Problem requirements:
Select every line of the material below that contains the string "with". Match case exactly.

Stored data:
----------------

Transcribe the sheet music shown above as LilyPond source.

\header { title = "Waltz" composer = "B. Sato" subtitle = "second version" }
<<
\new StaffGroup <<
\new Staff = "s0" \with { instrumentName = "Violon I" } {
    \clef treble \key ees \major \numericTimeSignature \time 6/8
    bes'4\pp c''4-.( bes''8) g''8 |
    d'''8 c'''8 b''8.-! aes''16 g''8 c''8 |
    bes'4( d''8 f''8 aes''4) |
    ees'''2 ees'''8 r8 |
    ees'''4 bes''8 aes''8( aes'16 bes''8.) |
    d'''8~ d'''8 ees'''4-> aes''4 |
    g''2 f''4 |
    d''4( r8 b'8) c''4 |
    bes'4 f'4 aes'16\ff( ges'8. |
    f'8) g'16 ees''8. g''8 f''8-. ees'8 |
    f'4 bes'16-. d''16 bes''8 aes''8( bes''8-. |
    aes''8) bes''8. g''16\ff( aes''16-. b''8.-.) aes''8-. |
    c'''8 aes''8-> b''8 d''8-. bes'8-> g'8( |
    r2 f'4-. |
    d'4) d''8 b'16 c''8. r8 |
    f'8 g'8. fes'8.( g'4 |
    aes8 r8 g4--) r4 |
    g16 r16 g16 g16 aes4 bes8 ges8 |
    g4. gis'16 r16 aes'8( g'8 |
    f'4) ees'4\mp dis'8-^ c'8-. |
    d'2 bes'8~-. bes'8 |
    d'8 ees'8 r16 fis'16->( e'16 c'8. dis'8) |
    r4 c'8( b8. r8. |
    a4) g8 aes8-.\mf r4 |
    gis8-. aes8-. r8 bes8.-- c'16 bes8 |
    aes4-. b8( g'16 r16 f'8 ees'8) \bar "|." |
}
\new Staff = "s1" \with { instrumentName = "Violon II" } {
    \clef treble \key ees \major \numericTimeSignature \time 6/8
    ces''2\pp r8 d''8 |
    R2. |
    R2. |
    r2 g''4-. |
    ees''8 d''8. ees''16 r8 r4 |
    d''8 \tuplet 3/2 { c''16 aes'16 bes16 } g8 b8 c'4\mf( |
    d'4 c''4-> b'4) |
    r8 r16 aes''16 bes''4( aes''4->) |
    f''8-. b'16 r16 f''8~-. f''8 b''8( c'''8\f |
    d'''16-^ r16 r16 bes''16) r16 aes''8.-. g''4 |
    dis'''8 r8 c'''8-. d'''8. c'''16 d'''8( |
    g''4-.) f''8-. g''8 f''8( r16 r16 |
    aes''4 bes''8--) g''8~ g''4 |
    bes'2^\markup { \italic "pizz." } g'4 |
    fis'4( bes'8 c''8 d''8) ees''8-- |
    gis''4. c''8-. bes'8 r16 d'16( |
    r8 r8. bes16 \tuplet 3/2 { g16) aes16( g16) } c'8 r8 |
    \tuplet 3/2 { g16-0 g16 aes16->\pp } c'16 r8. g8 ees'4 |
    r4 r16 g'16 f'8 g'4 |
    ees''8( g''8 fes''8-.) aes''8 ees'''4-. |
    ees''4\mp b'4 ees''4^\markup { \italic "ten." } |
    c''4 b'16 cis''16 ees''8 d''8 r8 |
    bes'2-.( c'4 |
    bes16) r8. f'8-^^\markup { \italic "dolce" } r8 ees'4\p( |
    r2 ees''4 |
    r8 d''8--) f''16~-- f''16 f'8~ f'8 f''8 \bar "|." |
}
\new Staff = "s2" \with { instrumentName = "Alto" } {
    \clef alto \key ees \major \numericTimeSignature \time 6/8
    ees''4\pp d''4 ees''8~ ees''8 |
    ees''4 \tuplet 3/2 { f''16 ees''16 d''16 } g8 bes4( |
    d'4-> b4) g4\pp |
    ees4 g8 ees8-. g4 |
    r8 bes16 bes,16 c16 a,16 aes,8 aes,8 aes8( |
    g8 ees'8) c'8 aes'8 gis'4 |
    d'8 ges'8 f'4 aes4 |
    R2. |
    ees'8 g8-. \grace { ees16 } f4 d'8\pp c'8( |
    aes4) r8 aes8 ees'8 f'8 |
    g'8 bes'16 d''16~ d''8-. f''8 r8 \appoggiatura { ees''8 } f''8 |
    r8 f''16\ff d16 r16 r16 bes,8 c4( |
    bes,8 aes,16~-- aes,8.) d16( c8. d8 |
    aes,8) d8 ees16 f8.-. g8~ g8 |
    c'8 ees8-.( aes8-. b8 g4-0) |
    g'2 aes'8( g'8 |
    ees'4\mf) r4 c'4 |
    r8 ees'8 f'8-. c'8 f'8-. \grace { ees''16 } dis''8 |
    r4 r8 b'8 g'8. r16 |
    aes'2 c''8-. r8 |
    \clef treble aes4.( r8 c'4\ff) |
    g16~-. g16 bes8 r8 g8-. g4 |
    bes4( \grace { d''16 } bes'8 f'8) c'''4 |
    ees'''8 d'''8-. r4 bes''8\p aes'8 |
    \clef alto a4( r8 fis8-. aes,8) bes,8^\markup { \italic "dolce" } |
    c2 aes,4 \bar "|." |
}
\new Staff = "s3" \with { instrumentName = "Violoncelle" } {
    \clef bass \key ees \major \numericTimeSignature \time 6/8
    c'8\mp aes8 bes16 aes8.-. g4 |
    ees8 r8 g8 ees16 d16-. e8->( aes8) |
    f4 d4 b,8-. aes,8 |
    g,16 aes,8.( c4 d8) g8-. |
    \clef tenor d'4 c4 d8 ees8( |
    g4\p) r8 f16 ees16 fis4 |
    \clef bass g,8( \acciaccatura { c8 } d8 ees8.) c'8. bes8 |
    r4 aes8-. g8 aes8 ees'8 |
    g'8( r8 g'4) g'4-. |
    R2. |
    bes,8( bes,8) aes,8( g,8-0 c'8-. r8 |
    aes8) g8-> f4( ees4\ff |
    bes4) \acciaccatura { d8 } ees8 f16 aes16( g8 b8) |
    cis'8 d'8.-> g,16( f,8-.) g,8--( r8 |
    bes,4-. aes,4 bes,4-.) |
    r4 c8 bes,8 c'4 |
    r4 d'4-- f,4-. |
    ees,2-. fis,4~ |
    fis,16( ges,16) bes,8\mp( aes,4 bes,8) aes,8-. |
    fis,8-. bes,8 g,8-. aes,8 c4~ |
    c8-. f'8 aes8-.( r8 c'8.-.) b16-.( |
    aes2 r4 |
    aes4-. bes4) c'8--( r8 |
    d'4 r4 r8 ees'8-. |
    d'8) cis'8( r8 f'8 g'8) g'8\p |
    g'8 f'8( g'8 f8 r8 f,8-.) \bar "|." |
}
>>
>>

----------------

Exercise response:
\new Staff = "s0" \with { instrumentName = "Violon I" } {
\new Staff = "s1" \with { instrumentName = "Violon II" } {
\new Staff = "s2" \with { instrumentName = "Alto" } {
\new Staff = "s3" \with { instrumentName = "Violoncelle" } {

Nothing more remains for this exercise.